↓
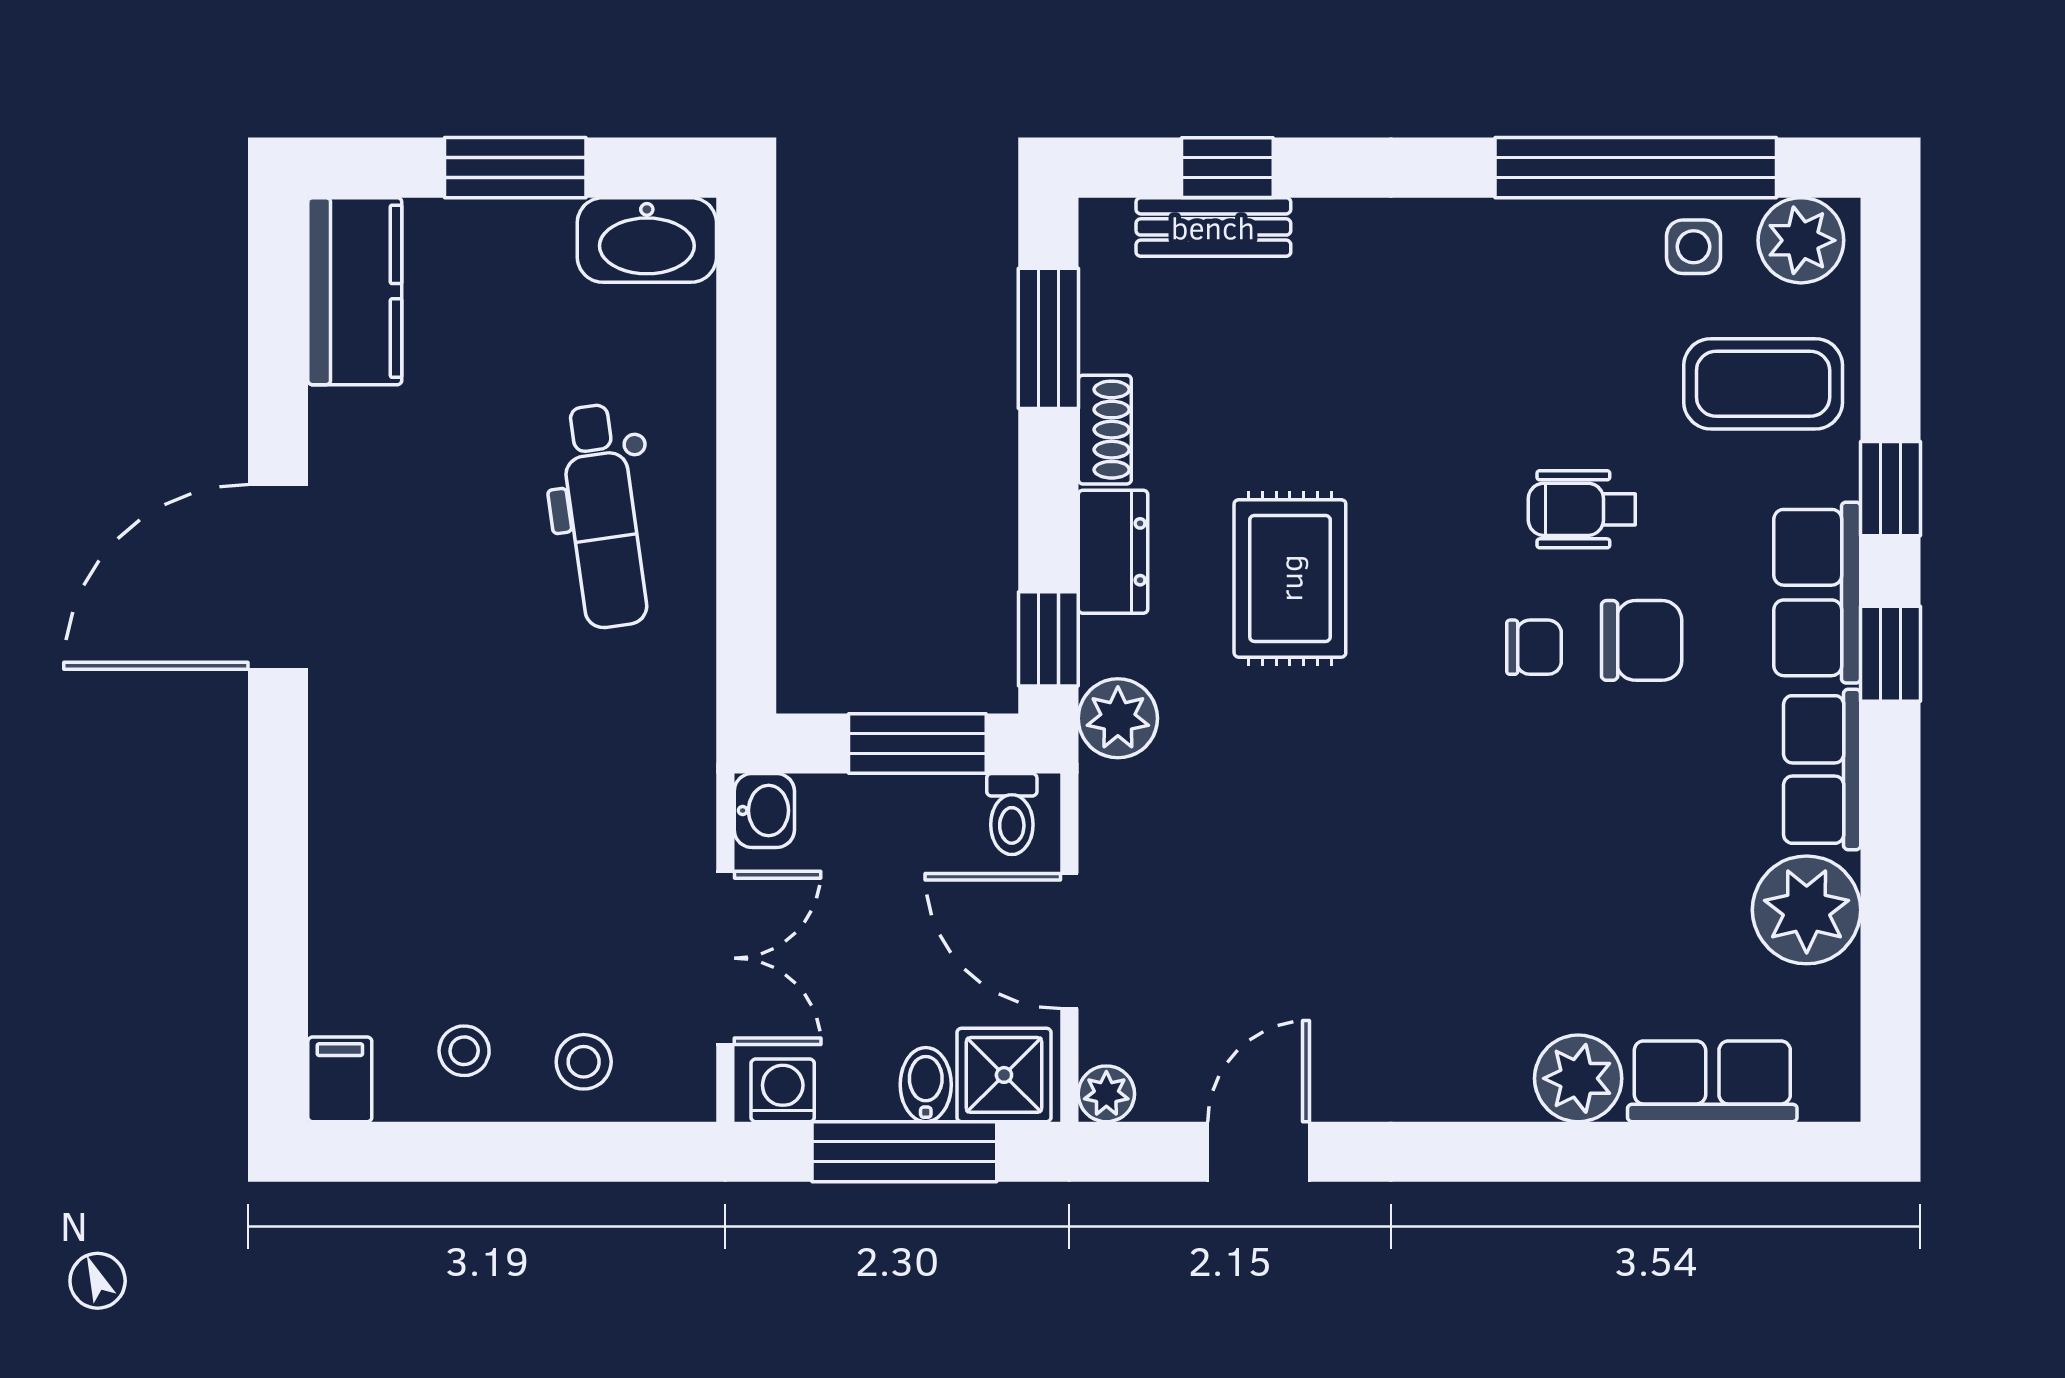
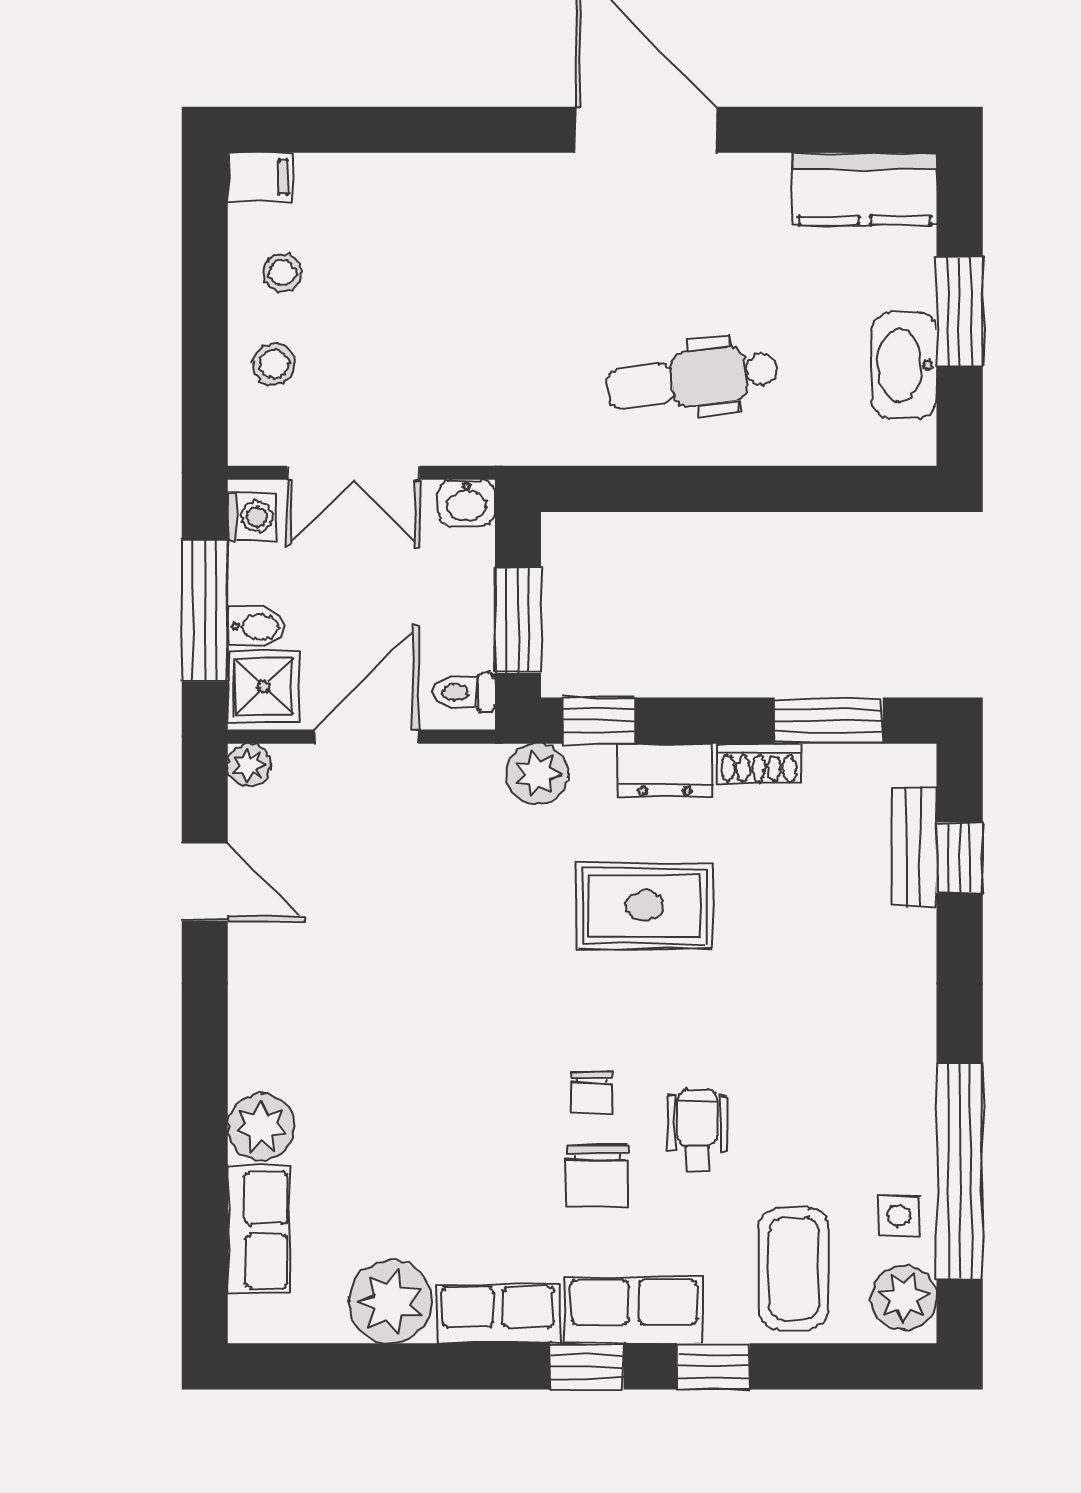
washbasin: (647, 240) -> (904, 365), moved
↑
↓
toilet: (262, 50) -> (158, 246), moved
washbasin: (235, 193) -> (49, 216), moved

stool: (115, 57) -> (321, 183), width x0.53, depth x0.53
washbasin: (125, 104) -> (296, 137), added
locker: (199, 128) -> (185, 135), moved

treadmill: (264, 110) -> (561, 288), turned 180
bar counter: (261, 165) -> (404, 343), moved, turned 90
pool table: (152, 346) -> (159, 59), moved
↑
EXERCISE: Where the word "moved" appears in a line of the entries, copy that line.

ANSWER SPACE:
washbasin: (647, 240) -> (904, 365), moved
toilet: (262, 50) -> (158, 246), moved
washbasin: (235, 193) -> (49, 216), moved
locker: (199, 128) -> (185, 135), moved
bar counter: (261, 165) -> (404, 343), moved, turned 90
pool table: (152, 346) -> (159, 59), moved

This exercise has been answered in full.